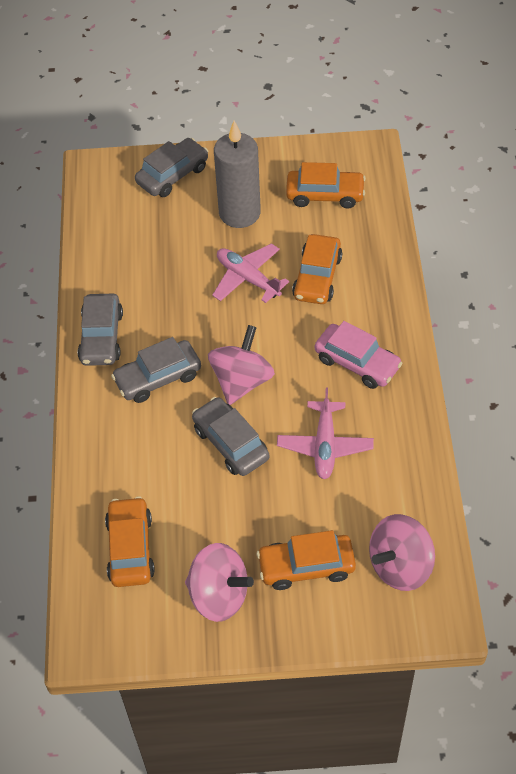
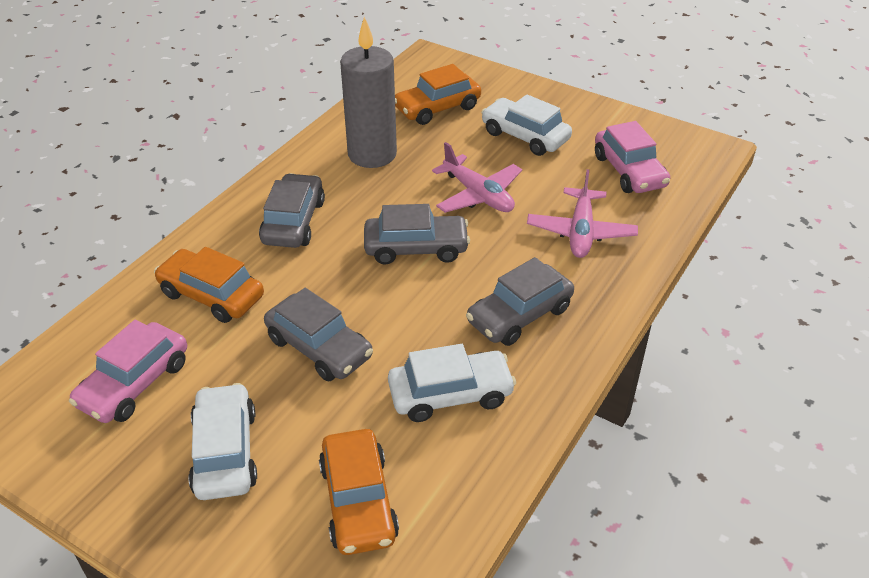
orange car: 4 -> 3
pink car: 1 -> 2
pink spinning top: 3 -> 0
white car: 0 -> 3

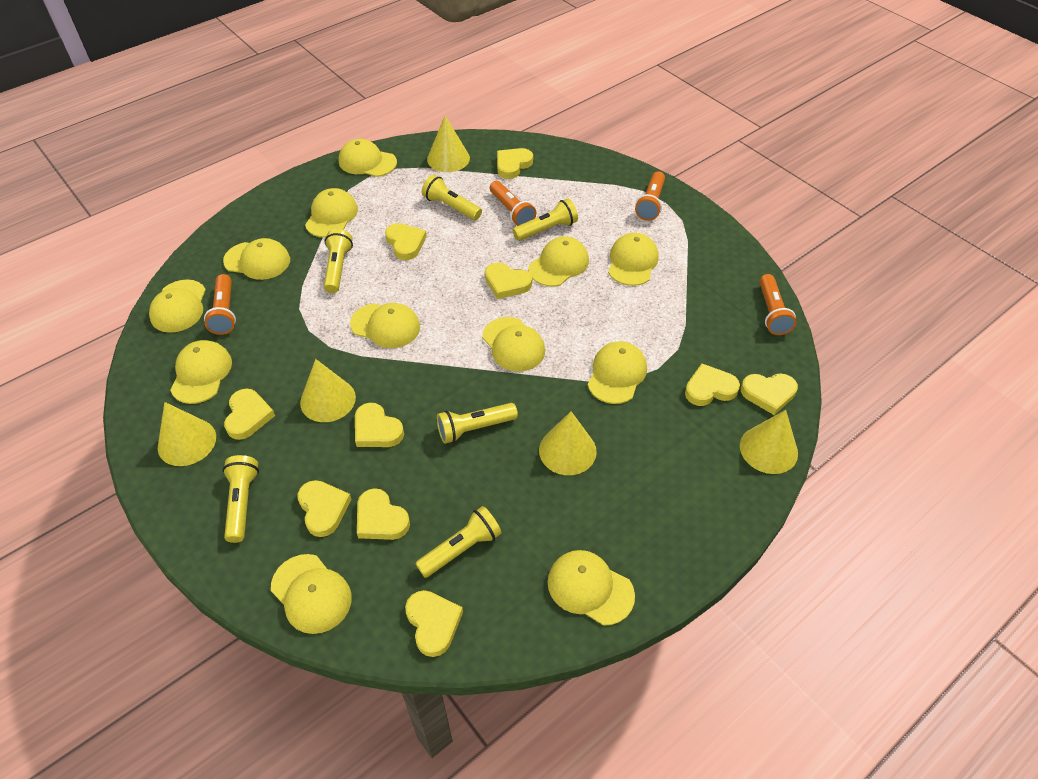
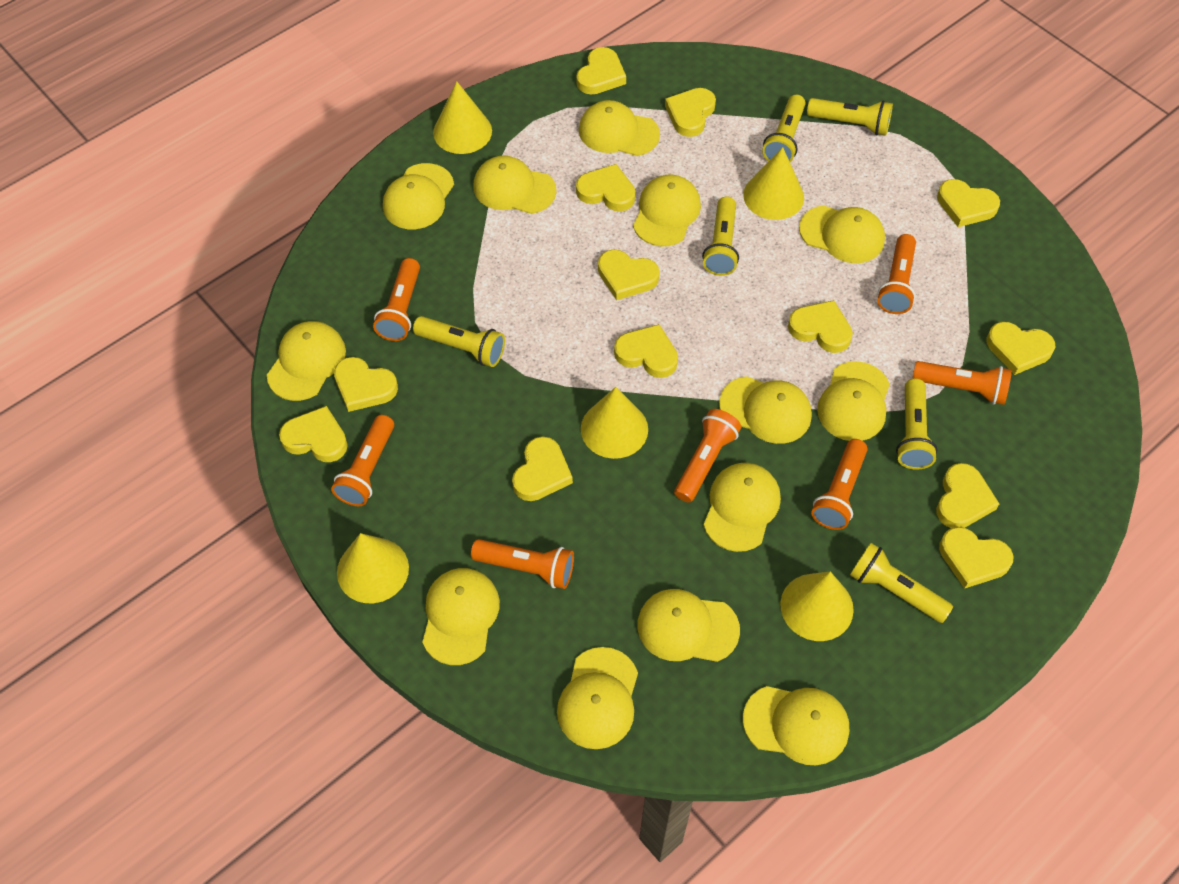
orange flashlight: 4 -> 7
yellow cap: 12 -> 13
yellow heart: 10 -> 13

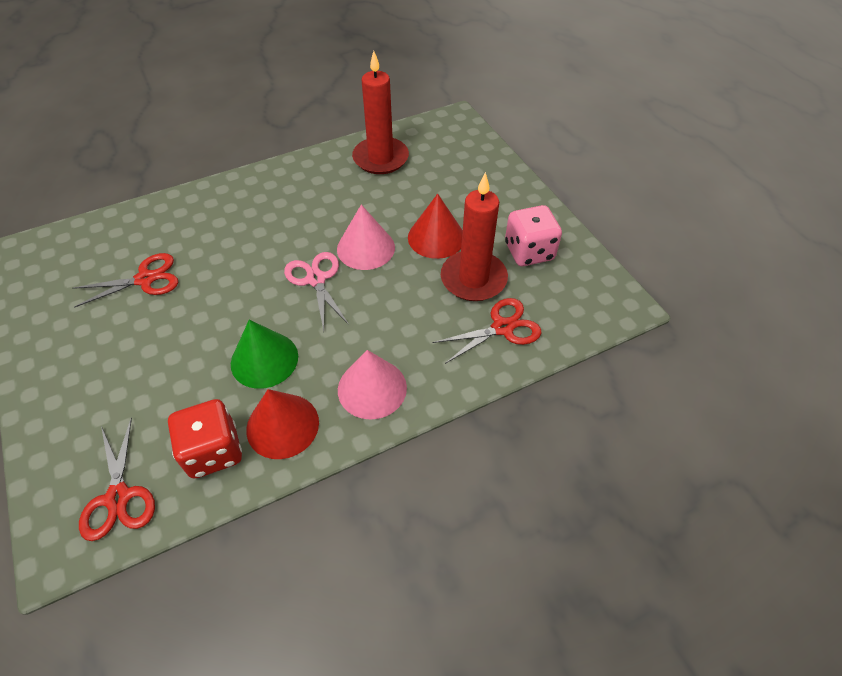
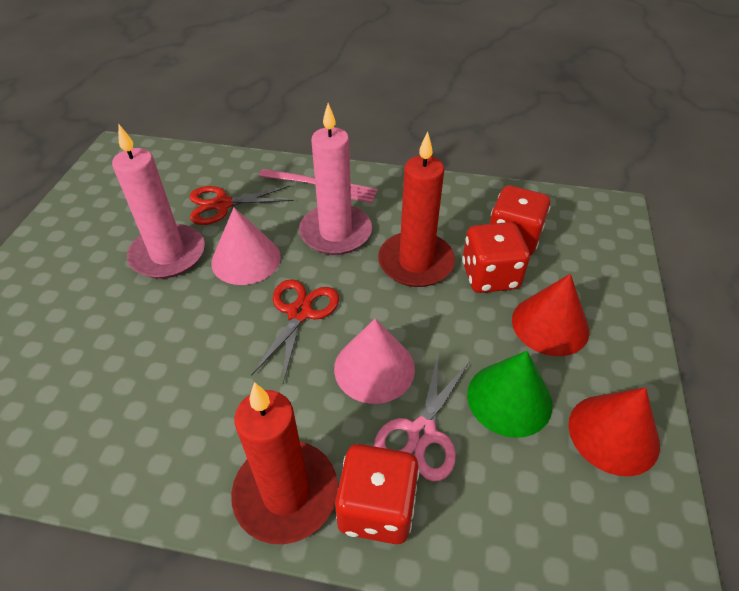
pink candle: 0 -> 2
pink dice: 1 -> 0
pink fork: 0 -> 1
red dice: 1 -> 3
red scissors: 3 -> 2

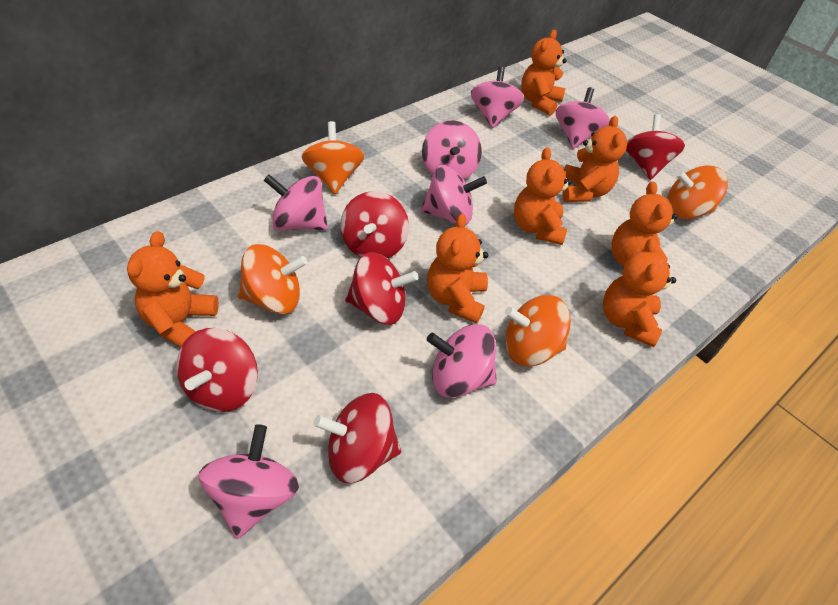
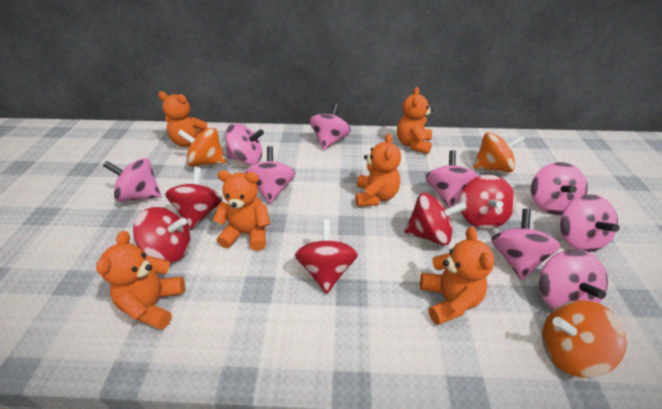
orange spinning top: 4 -> 3
orange teddy bear: 7 -> 6
pink spinning top: 7 -> 9

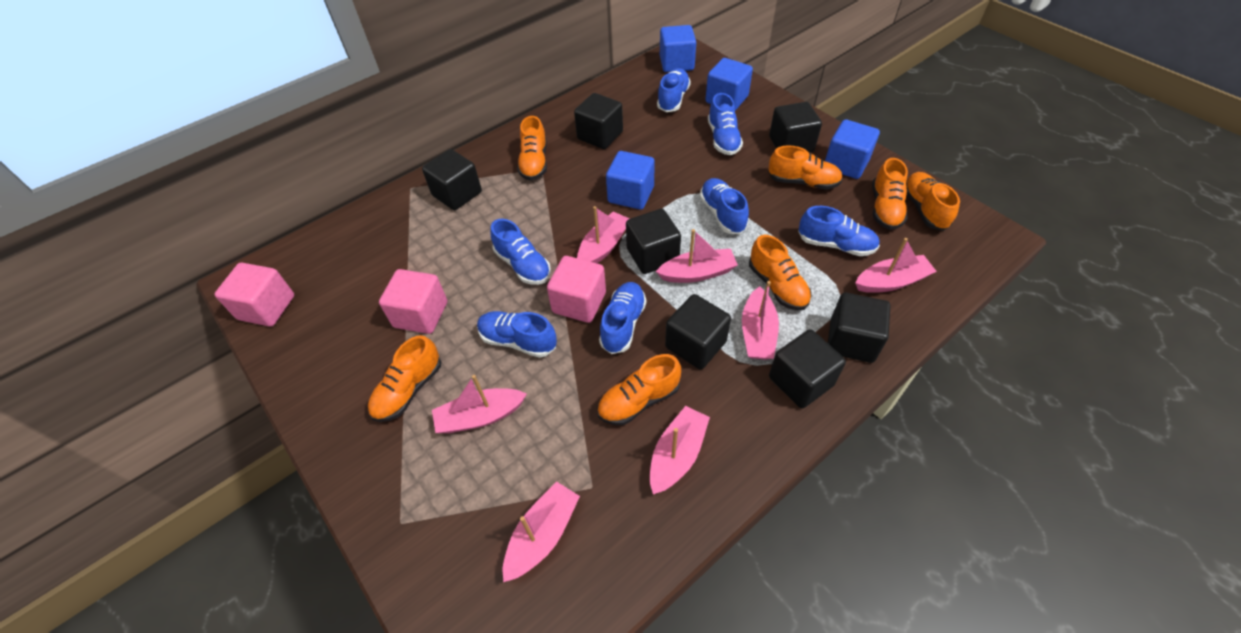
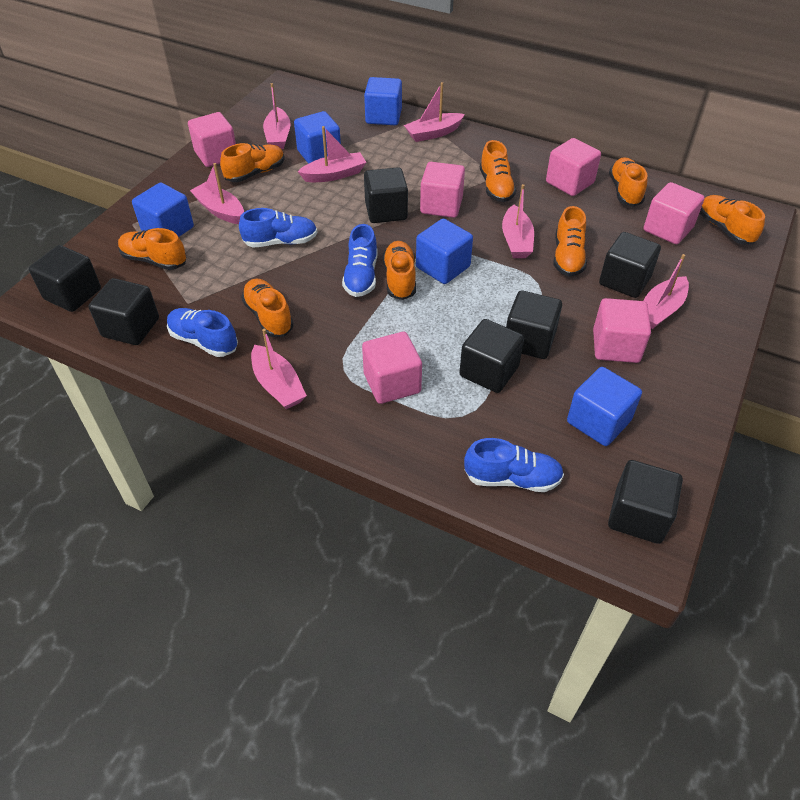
blue cube: 4 -> 5
blue shoe: 7 -> 4
orange shoe: 7 -> 8
pink cube: 3 -> 6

## Task description
Starting at the line that contains "pink fork: 0 -> 1" and ending at the final line of the data, reproduce each line exactly. Pictures stay out of the copy.

## Answer for this exercise
pink fork: 0 -> 1
red dice: 1 -> 3
red scissors: 3 -> 2

orange spinning top: 4 -> 3
orange teddy bear: 7 -> 6
pink spinning top: 7 -> 9

blue cube: 4 -> 5
blue shoe: 7 -> 4
orange shoe: 7 -> 8
pink cube: 3 -> 6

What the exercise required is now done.